▸ **Directions for this task**: The answer should hold only the lines from the one containing "blue mug: 3 -> 2" through the one containing "orange carrot: 4 -> 1" in the entries below, copied exactly, without pictures.

▸ **Entries shown**:
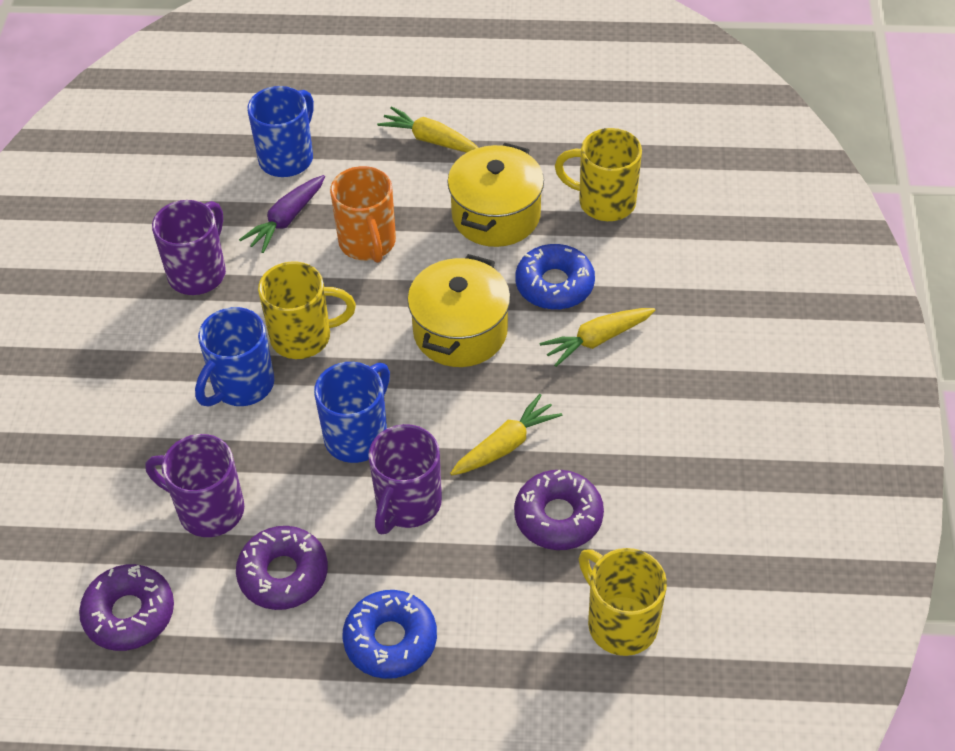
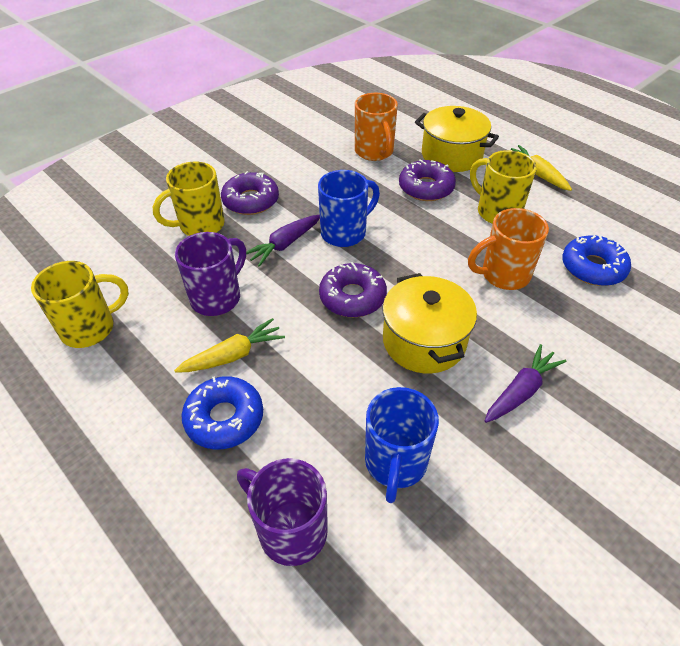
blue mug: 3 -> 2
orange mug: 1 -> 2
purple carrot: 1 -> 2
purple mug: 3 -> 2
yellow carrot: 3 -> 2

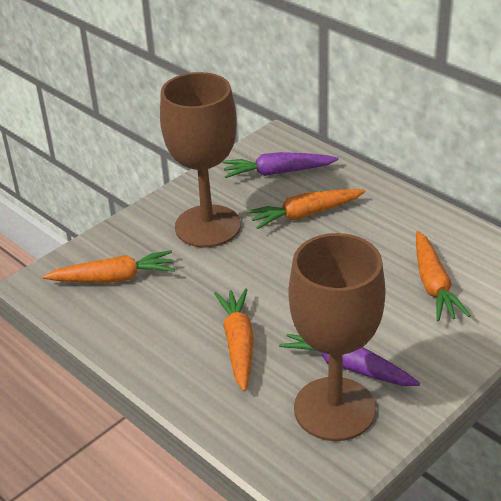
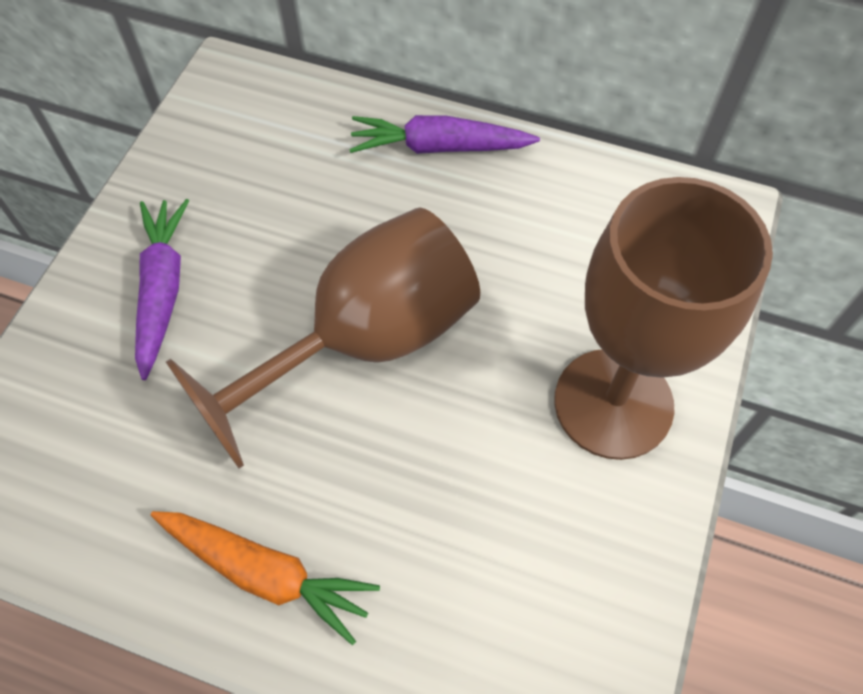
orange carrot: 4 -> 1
---
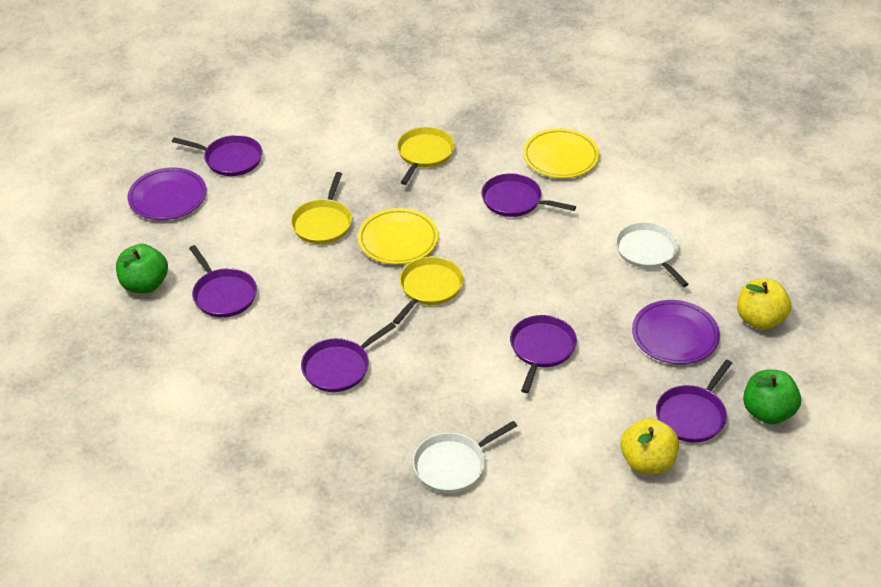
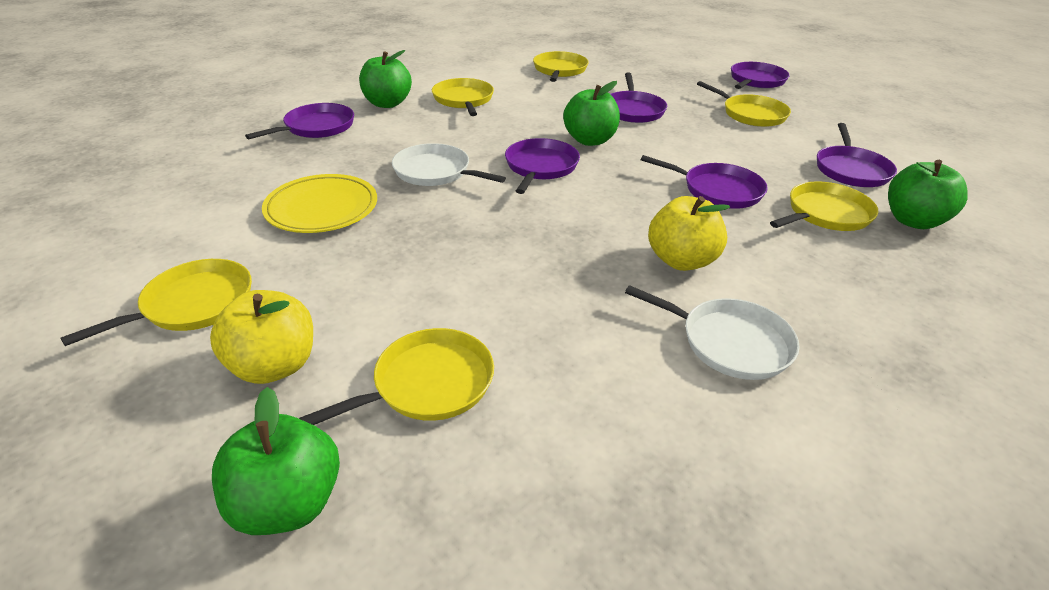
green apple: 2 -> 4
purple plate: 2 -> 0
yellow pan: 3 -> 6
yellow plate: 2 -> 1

▸ **Solution**:
blue mug: 3 -> 2
orange mug: 1 -> 2
purple carrot: 1 -> 2
purple mug: 3 -> 2
yellow carrot: 3 -> 2

orange carrot: 4 -> 1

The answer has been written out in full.